[Exercise data]
────────

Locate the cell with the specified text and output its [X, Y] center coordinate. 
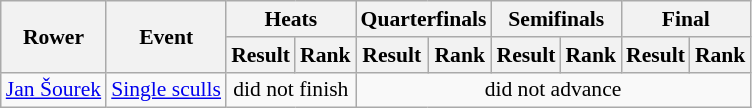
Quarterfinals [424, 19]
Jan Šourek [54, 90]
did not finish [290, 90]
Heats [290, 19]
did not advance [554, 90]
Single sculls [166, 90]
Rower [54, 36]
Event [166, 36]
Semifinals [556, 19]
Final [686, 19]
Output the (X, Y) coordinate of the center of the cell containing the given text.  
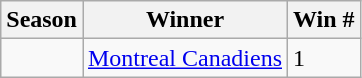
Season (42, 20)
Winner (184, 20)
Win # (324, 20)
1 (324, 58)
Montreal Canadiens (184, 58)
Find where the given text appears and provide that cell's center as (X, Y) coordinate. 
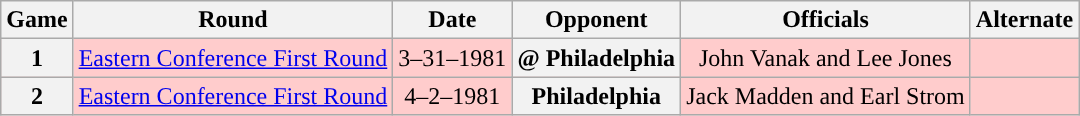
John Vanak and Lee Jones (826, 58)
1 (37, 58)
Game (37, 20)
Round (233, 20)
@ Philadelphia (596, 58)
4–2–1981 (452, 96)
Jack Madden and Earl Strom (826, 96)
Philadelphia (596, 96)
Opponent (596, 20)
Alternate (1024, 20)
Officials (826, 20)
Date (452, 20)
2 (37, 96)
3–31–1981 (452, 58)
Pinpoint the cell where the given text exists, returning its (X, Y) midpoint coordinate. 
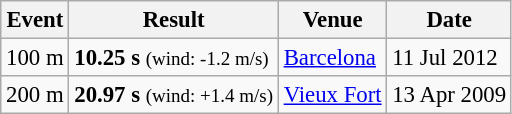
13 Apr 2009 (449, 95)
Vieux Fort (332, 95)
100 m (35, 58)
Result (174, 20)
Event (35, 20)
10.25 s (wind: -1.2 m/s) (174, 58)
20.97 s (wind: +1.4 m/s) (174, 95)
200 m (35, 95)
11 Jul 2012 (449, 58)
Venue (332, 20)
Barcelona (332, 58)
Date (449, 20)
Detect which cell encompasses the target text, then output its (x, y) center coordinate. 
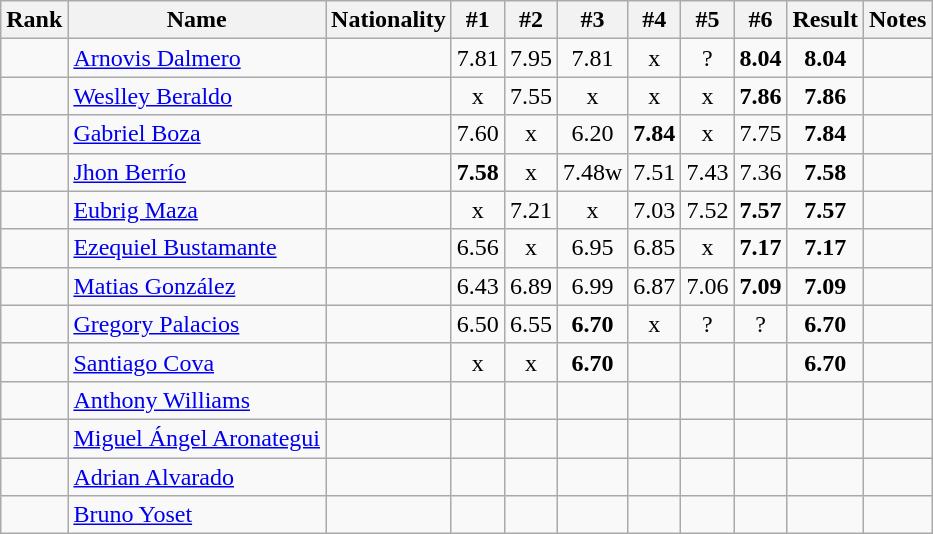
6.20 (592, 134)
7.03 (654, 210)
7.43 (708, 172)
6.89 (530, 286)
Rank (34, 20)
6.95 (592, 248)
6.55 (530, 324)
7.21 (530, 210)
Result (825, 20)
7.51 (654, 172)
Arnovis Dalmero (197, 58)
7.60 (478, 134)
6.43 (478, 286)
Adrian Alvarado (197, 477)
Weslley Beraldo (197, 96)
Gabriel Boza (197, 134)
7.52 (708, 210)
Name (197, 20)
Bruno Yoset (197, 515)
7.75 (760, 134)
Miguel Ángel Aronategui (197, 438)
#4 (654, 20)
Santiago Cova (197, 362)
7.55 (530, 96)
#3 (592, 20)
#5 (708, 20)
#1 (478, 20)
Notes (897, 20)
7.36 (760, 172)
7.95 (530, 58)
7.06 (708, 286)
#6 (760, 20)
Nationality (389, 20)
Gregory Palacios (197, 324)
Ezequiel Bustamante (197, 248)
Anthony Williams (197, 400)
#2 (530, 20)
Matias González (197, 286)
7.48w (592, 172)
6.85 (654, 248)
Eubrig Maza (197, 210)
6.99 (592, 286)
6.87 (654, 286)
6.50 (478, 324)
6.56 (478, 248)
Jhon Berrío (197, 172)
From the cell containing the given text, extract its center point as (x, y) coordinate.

────────

[Task to carry out]
Please copy out the lines of the records above, from the line with "13 Apr 2009 (449, 95)" up to and including the line with "Detect which cell", and give only those lines.

[Task output]
13 Apr 2009 (449, 95)
Vieux Fort (332, 95)
100 m (35, 58)
Result (174, 20)
Event (35, 20)
10.25 s (wind: -1.2 m/s) (174, 58)
20.97 s (wind: +1.4 m/s) (174, 95)
200 m (35, 95)
11 Jul 2012 (449, 58)
Venue (332, 20)
Barcelona (332, 58)
Date (449, 20)
Detect which cell encompasses the target text, then output its (x, y) center coordinate. 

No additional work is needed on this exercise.